→ **What to produce**: Using the records below, give again exactly the lines from the line that contains "red brick F3" through the line that contains "tan brick C7:D7", both ends included, and only those.

→ **The records**:

***

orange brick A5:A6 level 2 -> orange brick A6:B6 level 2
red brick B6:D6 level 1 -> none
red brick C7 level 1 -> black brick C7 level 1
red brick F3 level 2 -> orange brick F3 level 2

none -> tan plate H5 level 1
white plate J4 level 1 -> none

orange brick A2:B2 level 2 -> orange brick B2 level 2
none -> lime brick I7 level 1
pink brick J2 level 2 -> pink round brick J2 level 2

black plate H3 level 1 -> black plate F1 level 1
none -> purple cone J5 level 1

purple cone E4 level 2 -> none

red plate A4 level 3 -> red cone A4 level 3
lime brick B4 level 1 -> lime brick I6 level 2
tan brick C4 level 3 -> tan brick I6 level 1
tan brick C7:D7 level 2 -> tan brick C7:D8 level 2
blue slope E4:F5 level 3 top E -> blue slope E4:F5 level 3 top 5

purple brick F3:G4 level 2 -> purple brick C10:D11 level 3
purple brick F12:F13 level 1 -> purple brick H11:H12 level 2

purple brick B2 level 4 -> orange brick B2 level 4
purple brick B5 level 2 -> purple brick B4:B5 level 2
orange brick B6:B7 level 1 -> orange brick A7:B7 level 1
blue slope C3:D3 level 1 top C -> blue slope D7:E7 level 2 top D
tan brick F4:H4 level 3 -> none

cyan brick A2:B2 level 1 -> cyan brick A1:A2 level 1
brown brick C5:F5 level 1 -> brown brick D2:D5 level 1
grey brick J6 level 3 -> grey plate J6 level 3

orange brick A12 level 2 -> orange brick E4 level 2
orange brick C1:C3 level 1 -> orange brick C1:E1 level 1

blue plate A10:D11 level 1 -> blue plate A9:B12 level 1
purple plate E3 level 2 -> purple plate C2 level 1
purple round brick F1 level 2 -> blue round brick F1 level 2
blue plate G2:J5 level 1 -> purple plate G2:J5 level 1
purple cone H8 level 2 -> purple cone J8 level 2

***

→ **Task response**:
red brick F3 level 2 -> orange brick F3 level 2

none -> tan plate H5 level 1
white plate J4 level 1 -> none

orange brick A2:B2 level 2 -> orange brick B2 level 2
none -> lime brick I7 level 1
pink brick J2 level 2 -> pink round brick J2 level 2

black plate H3 level 1 -> black plate F1 level 1
none -> purple cone J5 level 1

purple cone E4 level 2 -> none

red plate A4 level 3 -> red cone A4 level 3
lime brick B4 level 1 -> lime brick I6 level 2
tan brick C4 level 3 -> tan brick I6 level 1
tan brick C7:D7 level 2 -> tan brick C7:D8 level 2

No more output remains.